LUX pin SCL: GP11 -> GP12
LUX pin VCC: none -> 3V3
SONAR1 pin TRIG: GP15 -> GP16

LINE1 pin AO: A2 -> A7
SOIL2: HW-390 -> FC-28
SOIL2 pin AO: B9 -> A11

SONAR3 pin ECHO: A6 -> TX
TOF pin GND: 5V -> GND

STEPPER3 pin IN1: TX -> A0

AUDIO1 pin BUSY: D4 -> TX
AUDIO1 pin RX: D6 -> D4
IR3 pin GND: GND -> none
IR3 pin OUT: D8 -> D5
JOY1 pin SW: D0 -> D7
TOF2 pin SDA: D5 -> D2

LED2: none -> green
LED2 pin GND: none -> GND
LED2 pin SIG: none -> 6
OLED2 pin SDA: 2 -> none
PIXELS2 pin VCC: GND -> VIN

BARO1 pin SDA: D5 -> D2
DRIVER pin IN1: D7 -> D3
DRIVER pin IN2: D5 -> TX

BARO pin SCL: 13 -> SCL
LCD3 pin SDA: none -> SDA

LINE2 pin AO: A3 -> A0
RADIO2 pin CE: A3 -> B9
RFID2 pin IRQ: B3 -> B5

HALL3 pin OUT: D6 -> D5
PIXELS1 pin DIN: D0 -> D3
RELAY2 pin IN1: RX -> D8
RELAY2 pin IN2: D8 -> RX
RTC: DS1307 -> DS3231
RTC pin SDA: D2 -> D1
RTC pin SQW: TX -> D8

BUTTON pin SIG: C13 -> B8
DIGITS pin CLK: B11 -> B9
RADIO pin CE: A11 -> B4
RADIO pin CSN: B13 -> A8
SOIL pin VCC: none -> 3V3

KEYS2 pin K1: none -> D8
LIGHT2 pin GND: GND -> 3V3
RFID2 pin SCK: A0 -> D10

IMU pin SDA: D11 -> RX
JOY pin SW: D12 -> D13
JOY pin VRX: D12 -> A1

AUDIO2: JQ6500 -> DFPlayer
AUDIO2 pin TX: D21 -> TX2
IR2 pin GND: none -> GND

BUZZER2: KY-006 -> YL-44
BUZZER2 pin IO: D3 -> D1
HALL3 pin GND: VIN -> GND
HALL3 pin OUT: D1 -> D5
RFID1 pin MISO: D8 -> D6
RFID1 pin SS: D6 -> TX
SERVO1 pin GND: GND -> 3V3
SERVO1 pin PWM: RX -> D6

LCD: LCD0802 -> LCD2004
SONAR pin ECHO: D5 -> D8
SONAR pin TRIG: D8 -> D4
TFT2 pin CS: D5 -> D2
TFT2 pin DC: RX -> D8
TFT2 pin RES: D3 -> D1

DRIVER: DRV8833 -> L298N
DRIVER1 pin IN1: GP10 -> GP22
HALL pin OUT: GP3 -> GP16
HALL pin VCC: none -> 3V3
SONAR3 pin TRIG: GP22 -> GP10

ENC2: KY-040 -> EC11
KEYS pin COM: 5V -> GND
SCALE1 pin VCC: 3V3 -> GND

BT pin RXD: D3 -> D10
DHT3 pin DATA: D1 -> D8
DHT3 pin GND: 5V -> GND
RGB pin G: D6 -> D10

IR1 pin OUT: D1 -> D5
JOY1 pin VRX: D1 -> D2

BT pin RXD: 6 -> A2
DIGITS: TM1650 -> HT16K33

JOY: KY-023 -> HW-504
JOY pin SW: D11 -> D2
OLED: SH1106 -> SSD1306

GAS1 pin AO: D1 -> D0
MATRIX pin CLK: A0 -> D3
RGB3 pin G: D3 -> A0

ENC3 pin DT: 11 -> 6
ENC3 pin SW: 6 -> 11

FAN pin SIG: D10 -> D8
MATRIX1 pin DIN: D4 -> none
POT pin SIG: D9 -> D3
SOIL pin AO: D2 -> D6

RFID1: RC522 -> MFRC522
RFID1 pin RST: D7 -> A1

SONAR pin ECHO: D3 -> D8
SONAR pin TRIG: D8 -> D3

• [WORK INSTRUCTIONS]: Exact copy required. Repeat the material above in full.

• [WRITTEN ANSWER]:
LUX pin SCL: GP11 -> GP12
LUX pin VCC: none -> 3V3
SONAR1 pin TRIG: GP15 -> GP16

LINE1 pin AO: A2 -> A7
SOIL2: HW-390 -> FC-28
SOIL2 pin AO: B9 -> A11

SONAR3 pin ECHO: A6 -> TX
TOF pin GND: 5V -> GND

STEPPER3 pin IN1: TX -> A0

AUDIO1 pin BUSY: D4 -> TX
AUDIO1 pin RX: D6 -> D4
IR3 pin GND: GND -> none
IR3 pin OUT: D8 -> D5
JOY1 pin SW: D0 -> D7
TOF2 pin SDA: D5 -> D2

LED2: none -> green
LED2 pin GND: none -> GND
LED2 pin SIG: none -> 6
OLED2 pin SDA: 2 -> none
PIXELS2 pin VCC: GND -> VIN

BARO1 pin SDA: D5 -> D2
DRIVER pin IN1: D7 -> D3
DRIVER pin IN2: D5 -> TX

BARO pin SCL: 13 -> SCL
LCD3 pin SDA: none -> SDA

LINE2 pin AO: A3 -> A0
RADIO2 pin CE: A3 -> B9
RFID2 pin IRQ: B3 -> B5

HALL3 pin OUT: D6 -> D5
PIXELS1 pin DIN: D0 -> D3
RELAY2 pin IN1: RX -> D8
RELAY2 pin IN2: D8 -> RX
RTC: DS1307 -> DS3231
RTC pin SDA: D2 -> D1
RTC pin SQW: TX -> D8

BUTTON pin SIG: C13 -> B8
DIGITS pin CLK: B11 -> B9
RADIO pin CE: A11 -> B4
RADIO pin CSN: B13 -> A8
SOIL pin VCC: none -> 3V3

KEYS2 pin K1: none -> D8
LIGHT2 pin GND: GND -> 3V3
RFID2 pin SCK: A0 -> D10

IMU pin SDA: D11 -> RX
JOY pin SW: D12 -> D13
JOY pin VRX: D12 -> A1

AUDIO2: JQ6500 -> DFPlayer
AUDIO2 pin TX: D21 -> TX2
IR2 pin GND: none -> GND

BUZZER2: KY-006 -> YL-44
BUZZER2 pin IO: D3 -> D1
HALL3 pin GND: VIN -> GND
HALL3 pin OUT: D1 -> D5
RFID1 pin MISO: D8 -> D6
RFID1 pin SS: D6 -> TX
SERVO1 pin GND: GND -> 3V3
SERVO1 pin PWM: RX -> D6

LCD: LCD0802 -> LCD2004
SONAR pin ECHO: D5 -> D8
SONAR pin TRIG: D8 -> D4
TFT2 pin CS: D5 -> D2
TFT2 pin DC: RX -> D8
TFT2 pin RES: D3 -> D1

DRIVER: DRV8833 -> L298N
DRIVER1 pin IN1: GP10 -> GP22
HALL pin OUT: GP3 -> GP16
HALL pin VCC: none -> 3V3
SONAR3 pin TRIG: GP22 -> GP10

ENC2: KY-040 -> EC11
KEYS pin COM: 5V -> GND
SCALE1 pin VCC: 3V3 -> GND

BT pin RXD: D3 -> D10
DHT3 pin DATA: D1 -> D8
DHT3 pin GND: 5V -> GND
RGB pin G: D6 -> D10

IR1 pin OUT: D1 -> D5
JOY1 pin VRX: D1 -> D2

BT pin RXD: 6 -> A2
DIGITS: TM1650 -> HT16K33

JOY: KY-023 -> HW-504
JOY pin SW: D11 -> D2
OLED: SH1106 -> SSD1306

GAS1 pin AO: D1 -> D0
MATRIX pin CLK: A0 -> D3
RGB3 pin G: D3 -> A0

ENC3 pin DT: 11 -> 6
ENC3 pin SW: 6 -> 11

FAN pin SIG: D10 -> D8
MATRIX1 pin DIN: D4 -> none
POT pin SIG: D9 -> D3
SOIL pin AO: D2 -> D6

RFID1: RC522 -> MFRC522
RFID1 pin RST: D7 -> A1

SONAR pin ECHO: D3 -> D8
SONAR pin TRIG: D8 -> D3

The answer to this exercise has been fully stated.